Segment Start: DATA EXTRACT
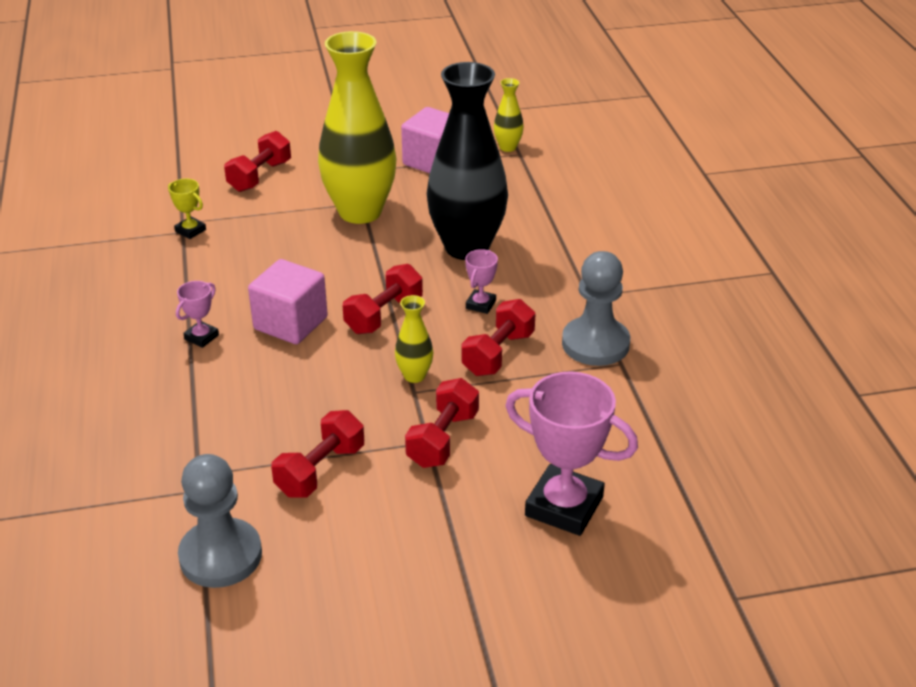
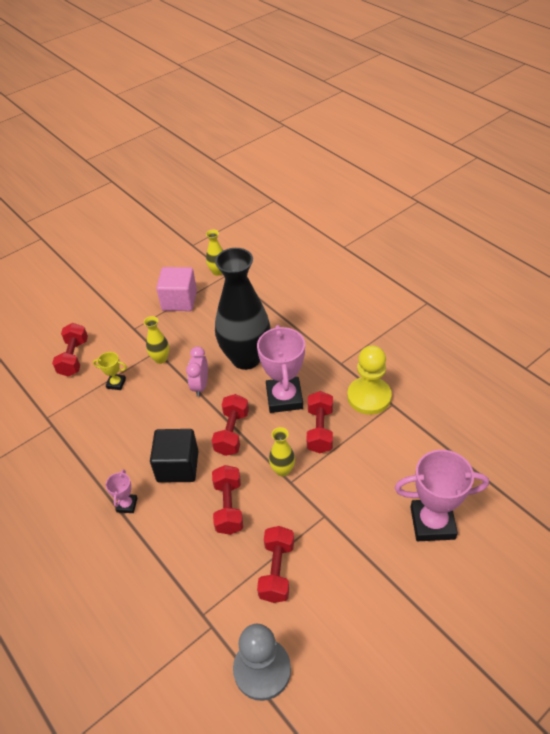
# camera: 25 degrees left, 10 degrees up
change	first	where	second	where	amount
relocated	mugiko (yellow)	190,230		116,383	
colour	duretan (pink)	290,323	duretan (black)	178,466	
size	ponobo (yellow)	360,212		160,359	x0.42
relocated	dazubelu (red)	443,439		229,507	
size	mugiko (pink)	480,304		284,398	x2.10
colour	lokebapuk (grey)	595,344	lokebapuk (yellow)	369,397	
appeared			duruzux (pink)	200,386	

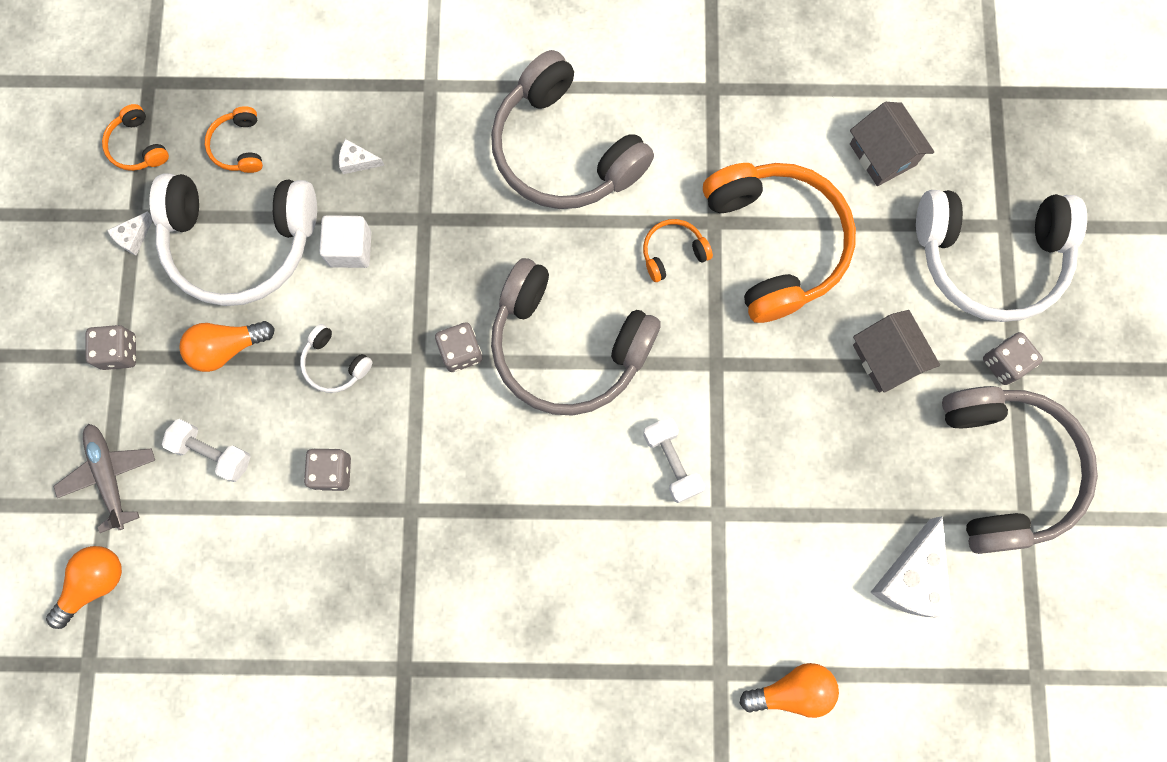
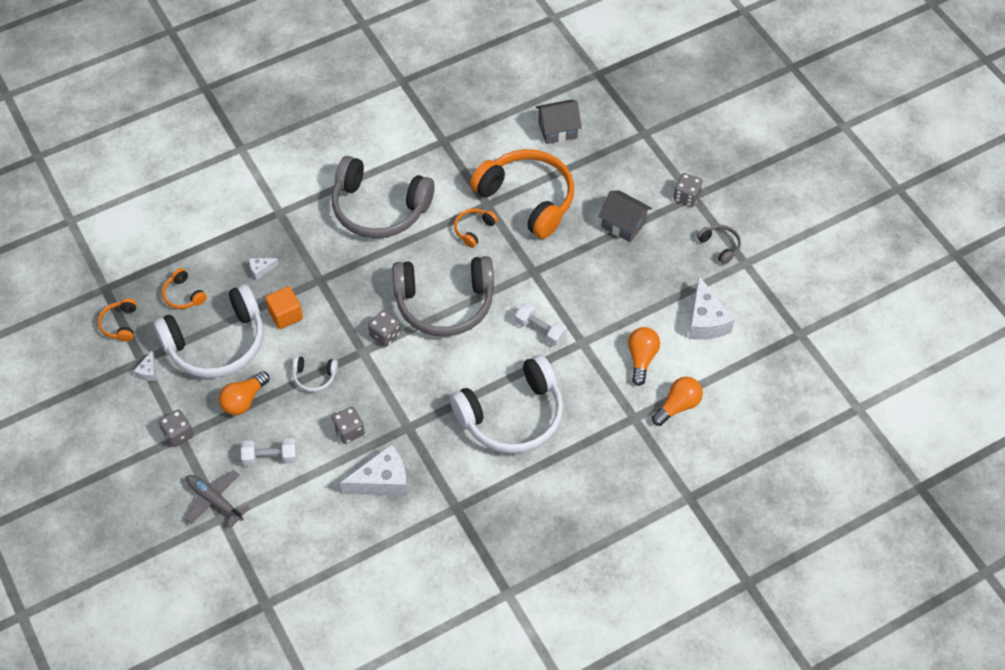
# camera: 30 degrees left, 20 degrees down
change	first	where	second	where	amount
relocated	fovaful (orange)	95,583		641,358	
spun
Segment End: DATA EXTRACT
- **EXERCISE PROMPT**:
Leave the pictures out and output all of the data verbatim.

- **WORKED SOLUTION**:
# camera: 25 degrees left, 10 degrees up
change	first	where	second	where	amount
relocated	mugiko (yellow)	190,230		116,383	
colour	duretan (pink)	290,323	duretan (black)	178,466	
size	ponobo (yellow)	360,212		160,359	x0.42
relocated	dazubelu (red)	443,439		229,507	
size	mugiko (pink)	480,304		284,398	x2.10
colour	lokebapuk (grey)	595,344	lokebapuk (yellow)	369,397	
appeared			duruzux (pink)	200,386	

# camera: 30 degrees left, 20 degrees down
change	first	where	second	where	amount
relocated	fovaful (orange)	95,583		641,358	
spun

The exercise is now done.